■ Your objective
What you return must match the data below exactly, minus any pictures.

Dataset entries:
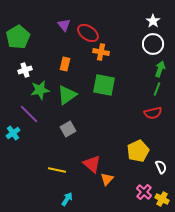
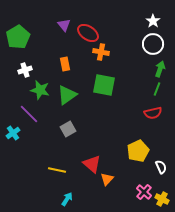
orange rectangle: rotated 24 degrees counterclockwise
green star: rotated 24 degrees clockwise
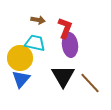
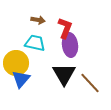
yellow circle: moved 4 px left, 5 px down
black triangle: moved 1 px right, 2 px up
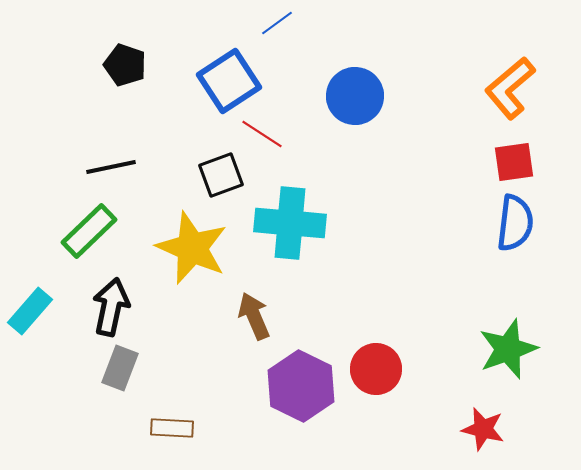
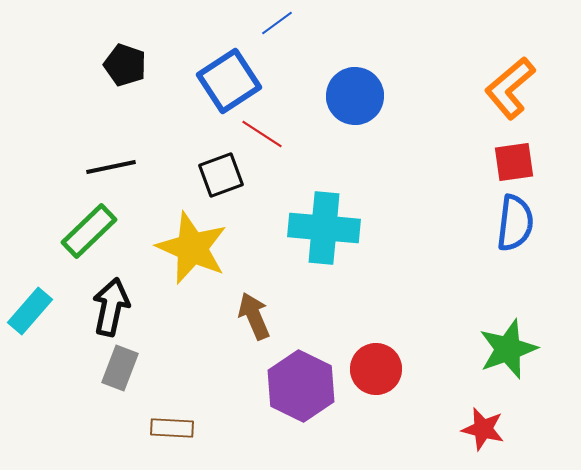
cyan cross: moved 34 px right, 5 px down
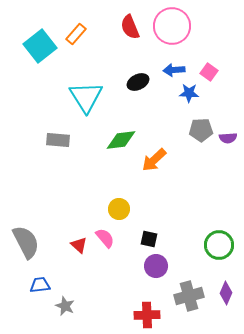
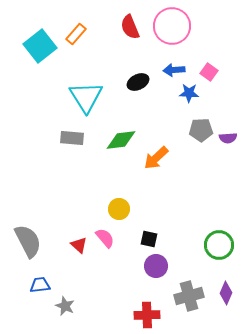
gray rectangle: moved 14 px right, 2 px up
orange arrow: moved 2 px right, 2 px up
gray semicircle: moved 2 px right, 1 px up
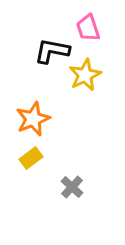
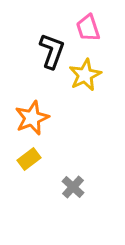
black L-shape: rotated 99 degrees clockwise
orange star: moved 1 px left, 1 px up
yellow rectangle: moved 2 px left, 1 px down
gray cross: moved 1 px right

■ Response
orange rectangle: rotated 24 degrees counterclockwise
green star: rotated 24 degrees clockwise
yellow circle: moved 4 px left, 5 px down
black triangle: moved 1 px right, 2 px up
cyan cross: moved 34 px right, 5 px down
gray rectangle: moved 14 px right, 2 px up
orange arrow: moved 2 px right, 2 px up
gray semicircle: moved 2 px right, 1 px up
black L-shape: rotated 99 degrees clockwise
orange star: moved 1 px left, 1 px up
yellow rectangle: moved 2 px left, 1 px down
gray cross: moved 1 px right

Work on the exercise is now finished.